BEGIN

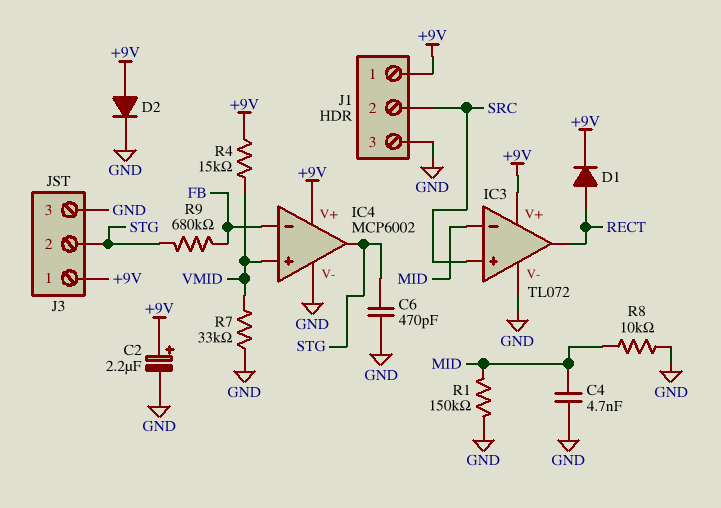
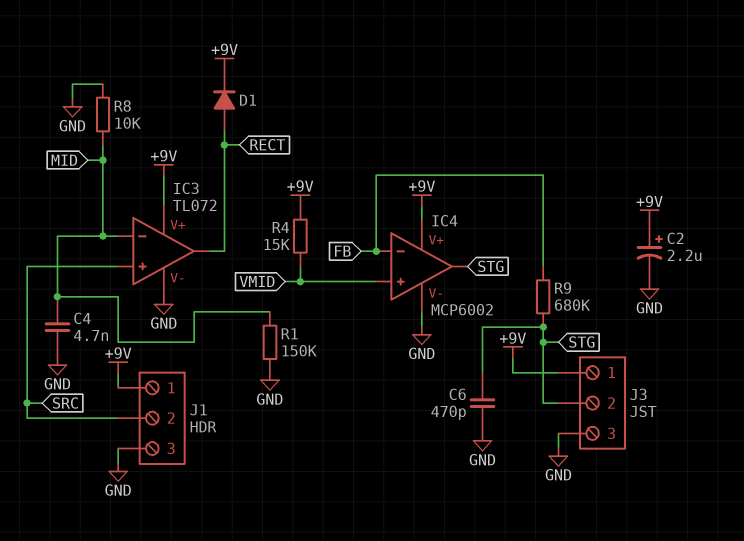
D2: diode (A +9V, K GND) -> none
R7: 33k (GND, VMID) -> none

END
BEGIN

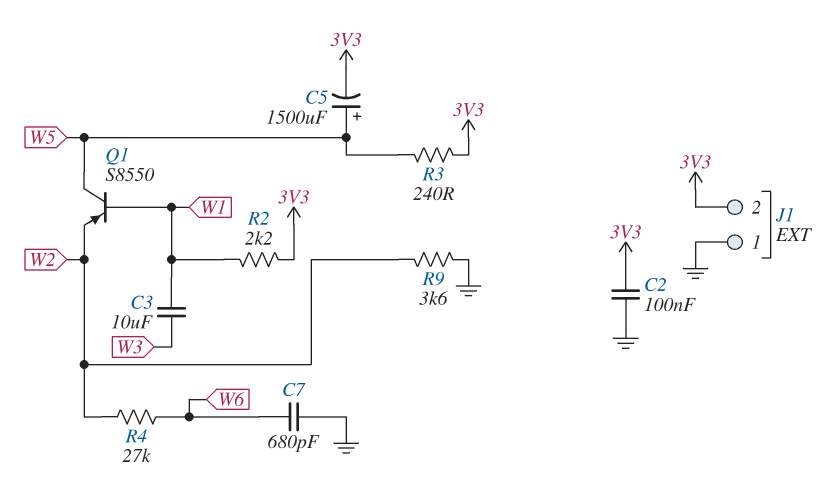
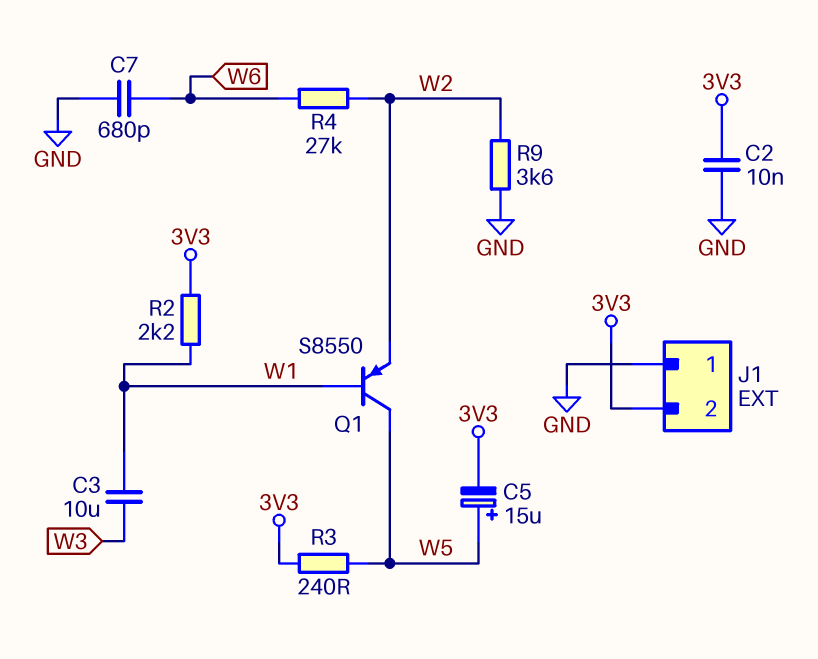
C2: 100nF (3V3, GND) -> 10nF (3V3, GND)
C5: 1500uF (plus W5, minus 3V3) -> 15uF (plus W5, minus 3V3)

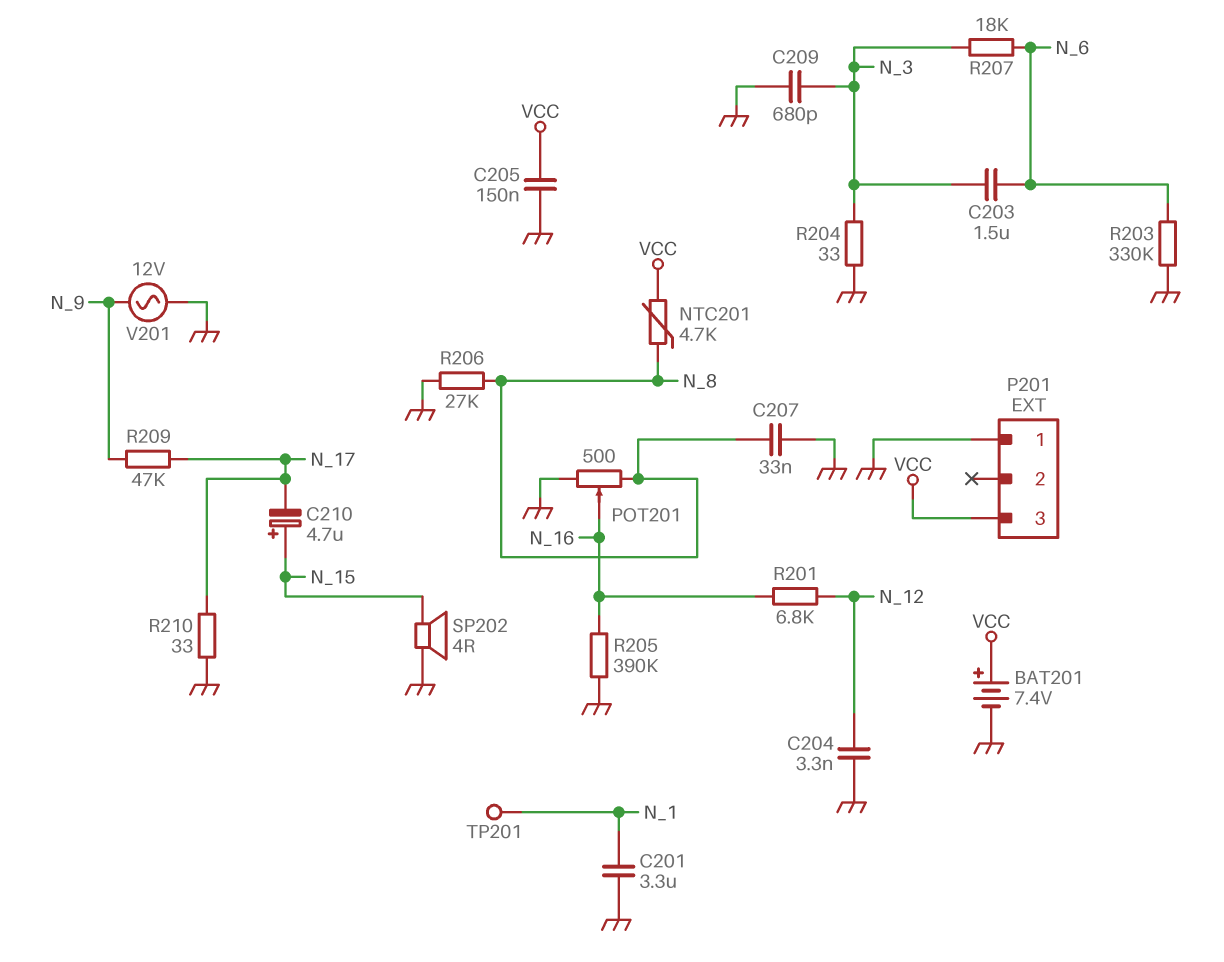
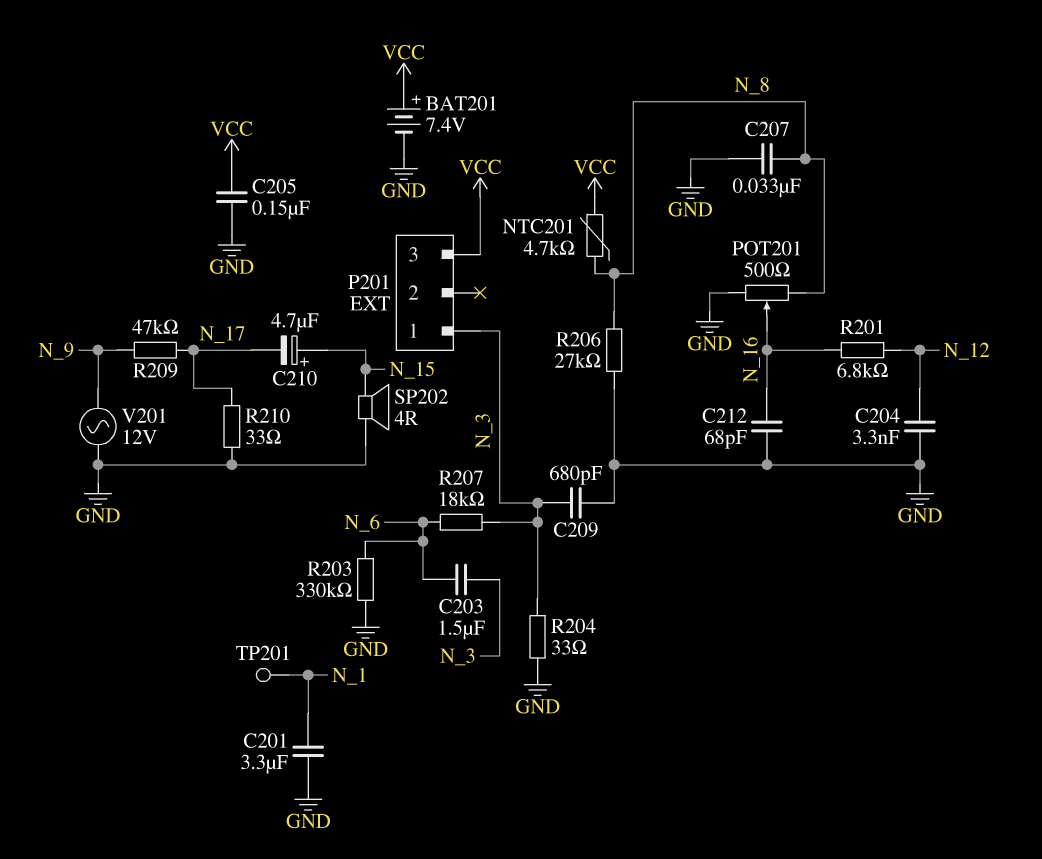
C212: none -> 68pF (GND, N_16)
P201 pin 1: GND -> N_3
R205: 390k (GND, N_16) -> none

END
BEGIN

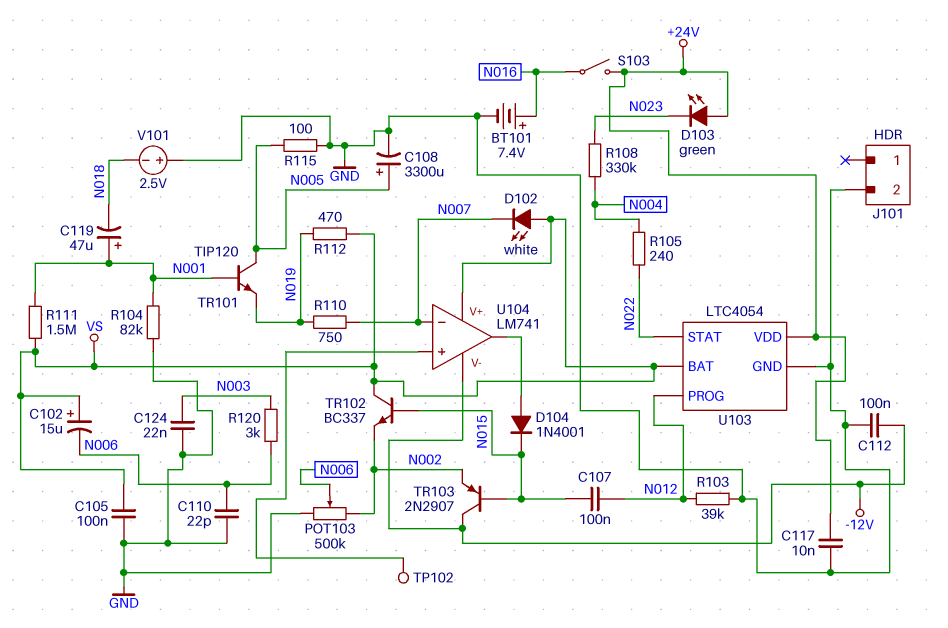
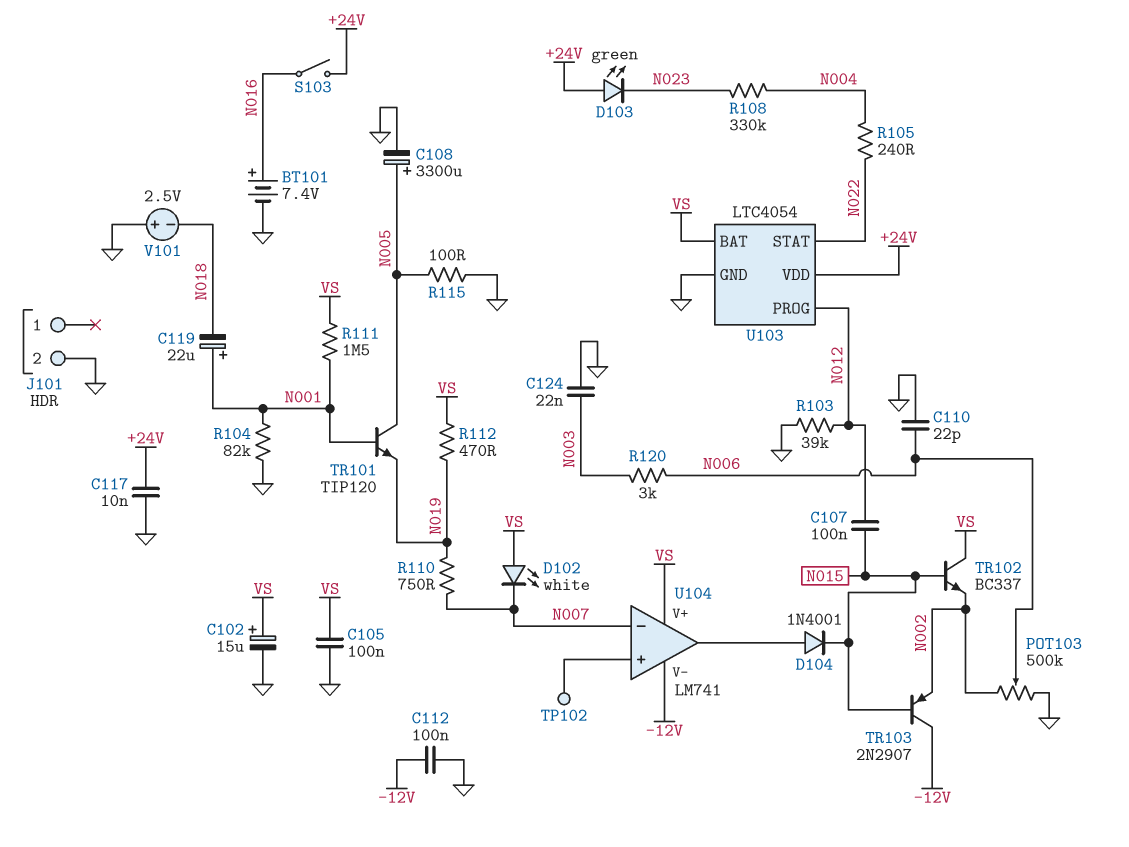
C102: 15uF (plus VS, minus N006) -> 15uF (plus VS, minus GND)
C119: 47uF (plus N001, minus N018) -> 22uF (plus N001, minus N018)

END

** TASK INSTRUCTIONS **
Using the records above, say how many lines contain the string "plus"; offer no other text.

** RESPONSE **
3